▶ **PROBLEM TO SOLVE**:
What is needed here is an exact repetition of the records below, beginning at the line that has "GAS pin AO: D3 -> D2" and stopping after the line that has "DIGITS pin CLK: B14 -> B12".
-.-.-
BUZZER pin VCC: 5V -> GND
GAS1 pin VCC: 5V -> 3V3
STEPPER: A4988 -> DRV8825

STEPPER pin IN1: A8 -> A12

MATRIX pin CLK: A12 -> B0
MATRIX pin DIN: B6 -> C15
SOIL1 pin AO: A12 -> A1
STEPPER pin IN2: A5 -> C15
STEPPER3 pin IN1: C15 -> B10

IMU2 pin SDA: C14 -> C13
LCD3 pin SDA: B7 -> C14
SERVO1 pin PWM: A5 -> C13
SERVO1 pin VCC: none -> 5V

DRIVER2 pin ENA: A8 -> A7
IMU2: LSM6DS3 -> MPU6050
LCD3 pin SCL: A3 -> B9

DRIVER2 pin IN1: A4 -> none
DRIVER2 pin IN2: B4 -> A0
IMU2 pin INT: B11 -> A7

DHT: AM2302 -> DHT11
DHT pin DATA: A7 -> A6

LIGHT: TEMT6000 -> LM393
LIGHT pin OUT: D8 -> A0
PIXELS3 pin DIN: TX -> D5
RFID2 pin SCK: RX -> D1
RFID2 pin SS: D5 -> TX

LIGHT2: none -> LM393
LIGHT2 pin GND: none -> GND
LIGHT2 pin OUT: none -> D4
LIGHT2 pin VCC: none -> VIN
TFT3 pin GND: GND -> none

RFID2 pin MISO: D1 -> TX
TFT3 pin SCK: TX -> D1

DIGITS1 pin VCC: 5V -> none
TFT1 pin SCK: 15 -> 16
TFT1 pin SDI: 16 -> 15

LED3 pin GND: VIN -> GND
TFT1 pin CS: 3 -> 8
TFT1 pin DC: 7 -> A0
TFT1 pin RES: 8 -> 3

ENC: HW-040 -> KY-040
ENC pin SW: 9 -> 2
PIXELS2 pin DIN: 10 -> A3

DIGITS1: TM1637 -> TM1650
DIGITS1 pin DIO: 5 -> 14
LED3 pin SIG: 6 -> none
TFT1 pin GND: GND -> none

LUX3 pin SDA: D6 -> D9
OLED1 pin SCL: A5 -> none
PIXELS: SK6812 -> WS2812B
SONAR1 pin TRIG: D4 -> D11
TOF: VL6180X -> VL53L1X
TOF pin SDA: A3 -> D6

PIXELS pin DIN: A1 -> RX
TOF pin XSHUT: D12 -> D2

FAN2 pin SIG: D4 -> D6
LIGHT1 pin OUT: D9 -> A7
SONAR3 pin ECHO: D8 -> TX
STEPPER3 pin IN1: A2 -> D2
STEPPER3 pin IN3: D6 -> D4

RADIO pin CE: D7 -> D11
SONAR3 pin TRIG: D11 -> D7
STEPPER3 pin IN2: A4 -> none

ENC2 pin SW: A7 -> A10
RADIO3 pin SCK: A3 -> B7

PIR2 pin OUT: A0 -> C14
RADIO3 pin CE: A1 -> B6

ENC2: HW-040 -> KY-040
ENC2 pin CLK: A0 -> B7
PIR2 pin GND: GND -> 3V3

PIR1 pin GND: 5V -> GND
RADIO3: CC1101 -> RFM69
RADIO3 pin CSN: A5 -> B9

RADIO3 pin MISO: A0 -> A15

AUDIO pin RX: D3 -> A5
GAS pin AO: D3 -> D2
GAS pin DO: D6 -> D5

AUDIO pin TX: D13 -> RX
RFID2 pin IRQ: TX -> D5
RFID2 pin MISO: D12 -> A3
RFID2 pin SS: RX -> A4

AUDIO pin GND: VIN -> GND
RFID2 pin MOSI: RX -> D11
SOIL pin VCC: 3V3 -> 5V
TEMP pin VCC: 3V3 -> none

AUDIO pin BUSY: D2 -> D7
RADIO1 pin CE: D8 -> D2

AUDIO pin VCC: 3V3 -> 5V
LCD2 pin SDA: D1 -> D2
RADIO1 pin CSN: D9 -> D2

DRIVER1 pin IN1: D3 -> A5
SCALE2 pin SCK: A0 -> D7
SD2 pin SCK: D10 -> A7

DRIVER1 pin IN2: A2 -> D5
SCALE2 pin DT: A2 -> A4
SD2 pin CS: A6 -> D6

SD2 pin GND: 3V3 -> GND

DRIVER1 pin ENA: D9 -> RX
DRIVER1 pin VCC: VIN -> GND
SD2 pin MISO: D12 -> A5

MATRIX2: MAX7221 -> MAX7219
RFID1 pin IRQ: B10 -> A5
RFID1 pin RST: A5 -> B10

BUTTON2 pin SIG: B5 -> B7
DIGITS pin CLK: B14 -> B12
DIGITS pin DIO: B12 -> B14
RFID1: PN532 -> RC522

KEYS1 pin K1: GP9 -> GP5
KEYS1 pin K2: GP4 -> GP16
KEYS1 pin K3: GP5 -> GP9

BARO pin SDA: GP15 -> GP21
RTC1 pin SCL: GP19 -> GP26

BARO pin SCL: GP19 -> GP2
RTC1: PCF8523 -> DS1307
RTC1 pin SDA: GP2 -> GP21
-.-.-
▶ **WRITTEN SOLUTION**:
GAS pin AO: D3 -> D2
GAS pin DO: D6 -> D5

AUDIO pin TX: D13 -> RX
RFID2 pin IRQ: TX -> D5
RFID2 pin MISO: D12 -> A3
RFID2 pin SS: RX -> A4

AUDIO pin GND: VIN -> GND
RFID2 pin MOSI: RX -> D11
SOIL pin VCC: 3V3 -> 5V
TEMP pin VCC: 3V3 -> none

AUDIO pin BUSY: D2 -> D7
RADIO1 pin CE: D8 -> D2

AUDIO pin VCC: 3V3 -> 5V
LCD2 pin SDA: D1 -> D2
RADIO1 pin CSN: D9 -> D2

DRIVER1 pin IN1: D3 -> A5
SCALE2 pin SCK: A0 -> D7
SD2 pin SCK: D10 -> A7

DRIVER1 pin IN2: A2 -> D5
SCALE2 pin DT: A2 -> A4
SD2 pin CS: A6 -> D6

SD2 pin GND: 3V3 -> GND

DRIVER1 pin ENA: D9 -> RX
DRIVER1 pin VCC: VIN -> GND
SD2 pin MISO: D12 -> A5

MATRIX2: MAX7221 -> MAX7219
RFID1 pin IRQ: B10 -> A5
RFID1 pin RST: A5 -> B10

BUTTON2 pin SIG: B5 -> B7
DIGITS pin CLK: B14 -> B12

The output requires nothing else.